(Stored entries)
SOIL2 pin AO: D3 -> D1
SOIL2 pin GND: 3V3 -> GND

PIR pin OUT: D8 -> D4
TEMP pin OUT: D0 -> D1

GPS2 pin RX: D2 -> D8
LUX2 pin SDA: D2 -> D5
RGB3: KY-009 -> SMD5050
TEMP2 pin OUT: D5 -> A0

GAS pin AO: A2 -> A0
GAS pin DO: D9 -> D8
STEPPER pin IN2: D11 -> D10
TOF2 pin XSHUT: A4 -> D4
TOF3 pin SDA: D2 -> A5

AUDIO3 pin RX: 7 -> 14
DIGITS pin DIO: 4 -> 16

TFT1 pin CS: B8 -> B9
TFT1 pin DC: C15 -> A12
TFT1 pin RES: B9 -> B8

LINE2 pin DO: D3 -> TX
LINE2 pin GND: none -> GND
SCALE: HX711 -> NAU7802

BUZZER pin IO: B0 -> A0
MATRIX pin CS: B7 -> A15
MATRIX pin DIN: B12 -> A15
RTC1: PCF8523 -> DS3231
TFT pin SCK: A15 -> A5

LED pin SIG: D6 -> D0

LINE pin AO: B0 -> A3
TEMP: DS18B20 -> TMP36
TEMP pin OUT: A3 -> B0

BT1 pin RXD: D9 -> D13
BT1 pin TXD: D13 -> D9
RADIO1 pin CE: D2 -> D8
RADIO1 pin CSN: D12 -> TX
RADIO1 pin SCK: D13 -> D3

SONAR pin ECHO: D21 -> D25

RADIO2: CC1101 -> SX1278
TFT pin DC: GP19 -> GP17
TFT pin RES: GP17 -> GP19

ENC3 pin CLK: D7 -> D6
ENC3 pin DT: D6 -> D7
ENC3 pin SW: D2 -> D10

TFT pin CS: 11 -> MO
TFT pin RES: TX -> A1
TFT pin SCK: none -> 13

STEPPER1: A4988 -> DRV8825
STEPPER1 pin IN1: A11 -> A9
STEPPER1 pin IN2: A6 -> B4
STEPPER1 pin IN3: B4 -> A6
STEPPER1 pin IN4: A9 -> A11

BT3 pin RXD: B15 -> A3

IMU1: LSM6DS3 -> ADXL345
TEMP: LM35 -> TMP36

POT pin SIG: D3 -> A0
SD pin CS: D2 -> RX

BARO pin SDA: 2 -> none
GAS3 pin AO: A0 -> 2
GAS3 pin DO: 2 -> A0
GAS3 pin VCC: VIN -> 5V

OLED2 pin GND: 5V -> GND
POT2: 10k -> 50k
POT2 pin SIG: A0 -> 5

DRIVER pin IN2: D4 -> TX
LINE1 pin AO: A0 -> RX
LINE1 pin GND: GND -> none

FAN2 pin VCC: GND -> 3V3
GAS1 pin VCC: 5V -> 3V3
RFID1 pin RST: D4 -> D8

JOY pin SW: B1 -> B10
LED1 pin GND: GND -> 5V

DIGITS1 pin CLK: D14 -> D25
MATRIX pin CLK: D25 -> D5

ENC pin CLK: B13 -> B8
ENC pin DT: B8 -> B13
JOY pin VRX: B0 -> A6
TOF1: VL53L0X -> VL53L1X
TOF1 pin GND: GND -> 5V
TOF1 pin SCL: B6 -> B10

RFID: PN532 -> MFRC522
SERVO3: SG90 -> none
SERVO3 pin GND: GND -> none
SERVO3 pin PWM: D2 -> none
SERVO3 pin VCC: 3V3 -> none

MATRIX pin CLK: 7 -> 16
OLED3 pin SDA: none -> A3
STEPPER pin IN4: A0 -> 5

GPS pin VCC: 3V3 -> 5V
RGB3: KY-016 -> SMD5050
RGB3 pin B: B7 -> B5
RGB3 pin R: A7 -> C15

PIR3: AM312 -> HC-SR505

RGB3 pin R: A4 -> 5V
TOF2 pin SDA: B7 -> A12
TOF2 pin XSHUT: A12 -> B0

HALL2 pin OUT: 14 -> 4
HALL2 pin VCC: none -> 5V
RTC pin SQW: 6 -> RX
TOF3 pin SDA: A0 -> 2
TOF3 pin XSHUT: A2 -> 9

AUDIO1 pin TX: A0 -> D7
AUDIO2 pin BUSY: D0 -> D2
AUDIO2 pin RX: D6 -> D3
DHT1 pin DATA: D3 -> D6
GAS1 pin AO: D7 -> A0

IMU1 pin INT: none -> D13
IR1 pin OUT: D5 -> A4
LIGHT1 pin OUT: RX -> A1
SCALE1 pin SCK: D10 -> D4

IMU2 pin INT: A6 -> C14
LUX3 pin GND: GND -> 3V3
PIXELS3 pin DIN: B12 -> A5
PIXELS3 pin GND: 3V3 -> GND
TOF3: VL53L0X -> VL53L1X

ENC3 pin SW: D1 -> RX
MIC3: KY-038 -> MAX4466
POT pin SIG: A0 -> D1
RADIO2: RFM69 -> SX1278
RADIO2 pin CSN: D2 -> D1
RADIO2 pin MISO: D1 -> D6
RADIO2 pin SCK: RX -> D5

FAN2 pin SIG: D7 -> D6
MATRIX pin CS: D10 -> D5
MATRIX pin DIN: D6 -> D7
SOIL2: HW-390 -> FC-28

## [Required action]
Only the lines containing the string "none" are needed; pull them out of the records.

## [Task answer]
LINE2 pin GND: none -> GND
TFT pin SCK: none -> 13
BARO pin SDA: 2 -> none
LINE1 pin GND: GND -> none
SERVO3: SG90 -> none
SERVO3 pin GND: GND -> none
SERVO3 pin PWM: D2 -> none
SERVO3 pin VCC: 3V3 -> none
OLED3 pin SDA: none -> A3
HALL2 pin VCC: none -> 5V
IMU1 pin INT: none -> D13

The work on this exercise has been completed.